TASK ITEM
Your copy should match the entries exactly, with no images carried over.

DATASET RECORDS
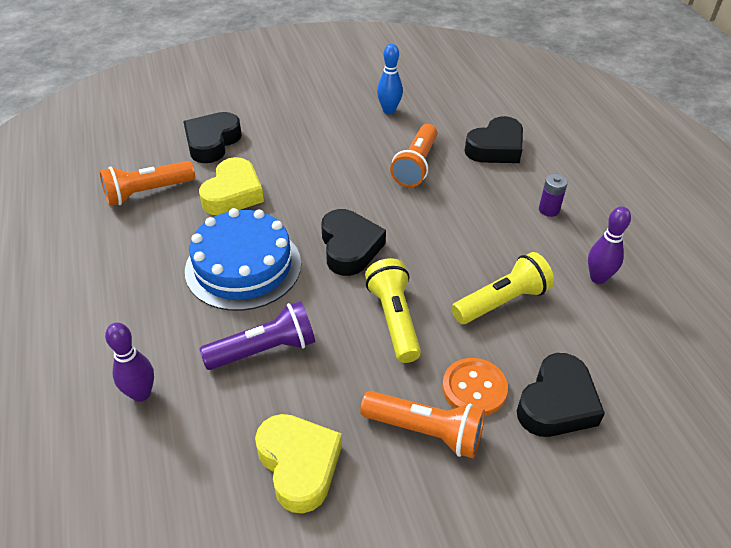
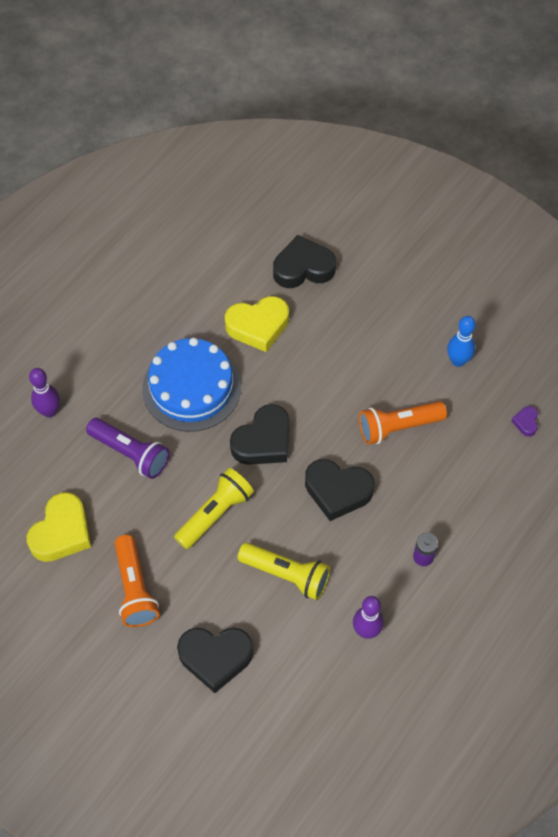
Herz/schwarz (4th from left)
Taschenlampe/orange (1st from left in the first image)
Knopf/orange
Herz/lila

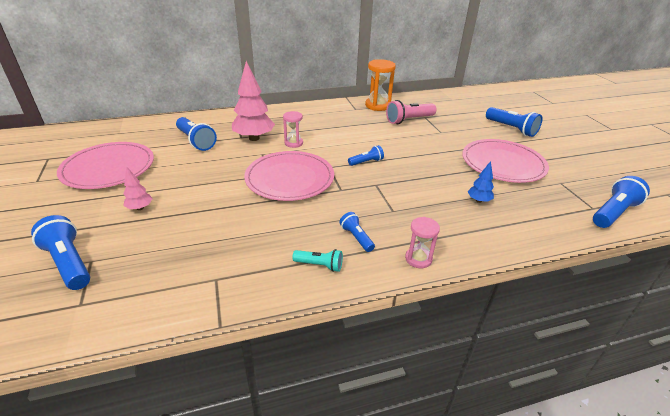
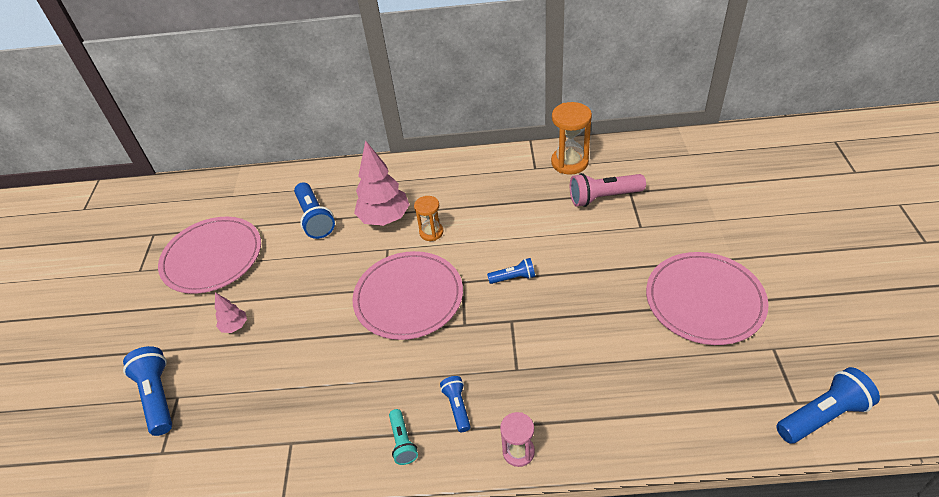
Taschenlampe/blau (5th from left in the first image)
Sanduhr/orange (1st from left)
Baum/blau
Taschenlampe/türkis

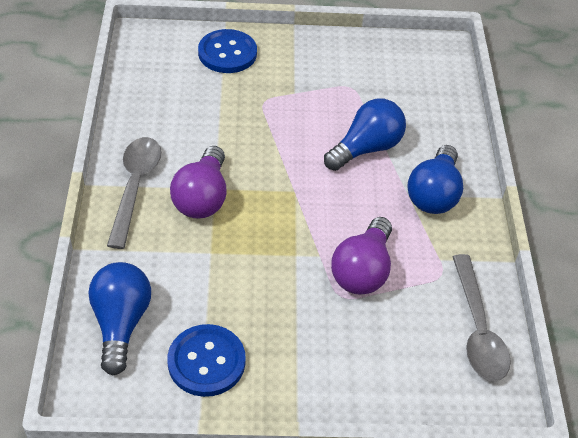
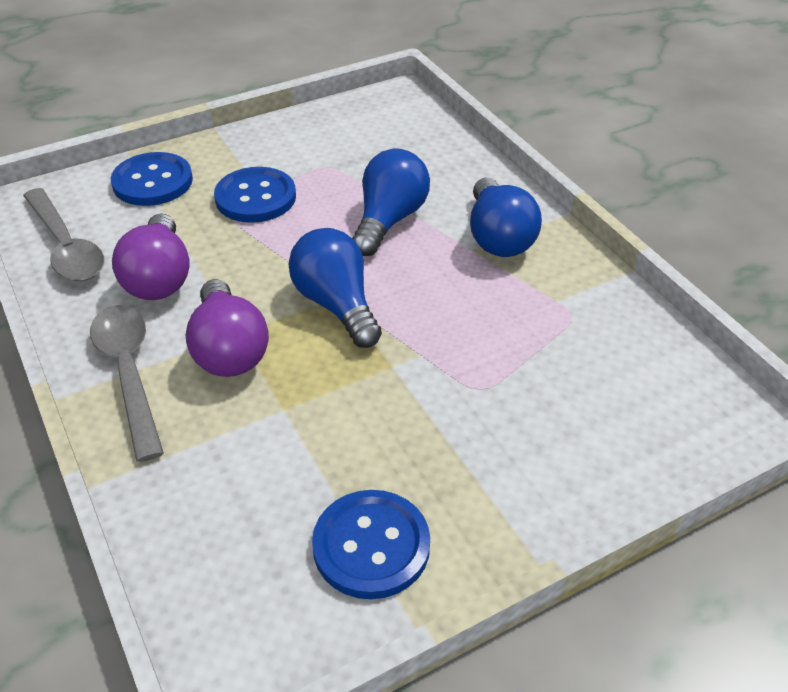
Glühbirne/lila (1st from left)
Löffel/grau (1st from left)
Glühbirne/blau (1st from left)
Knopf/blau (2nd from left)

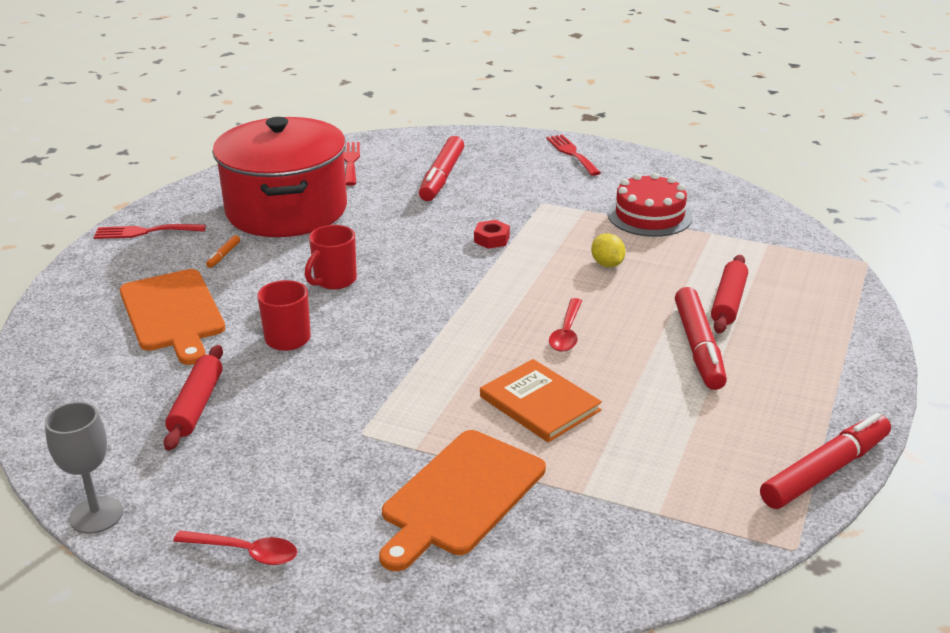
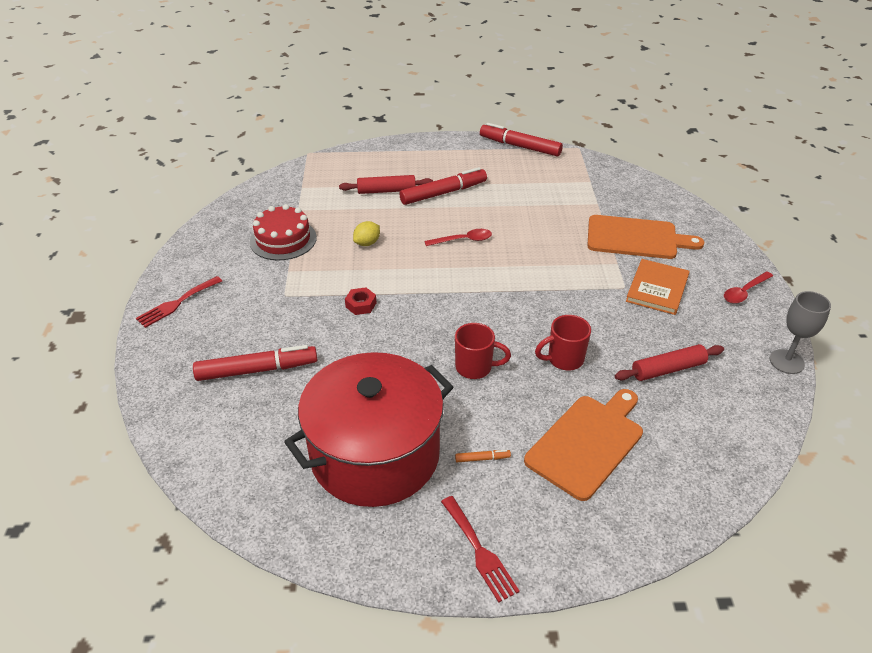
Gabel/rot (2nd from left in the first image)
Buch/orange
Löffel/rot (2nd from left)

SOLUTION TO THE EXERCISE
Herz/schwarz (4th from left)
Taschenlampe/orange (1st from left in the first image)
Knopf/orange
Herz/lila

Taschenlampe/blau (5th from left in the first image)
Sanduhr/orange (1st from left)
Baum/blau
Taschenlampe/türkis

Glühbirne/lila (1st from left)
Löffel/grau (1st from left)
Glühbirne/blau (1st from left)
Knopf/blau (2nd from left)

Gabel/rot (2nd from left in the first image)
Buch/orange
Löffel/rot (2nd from left)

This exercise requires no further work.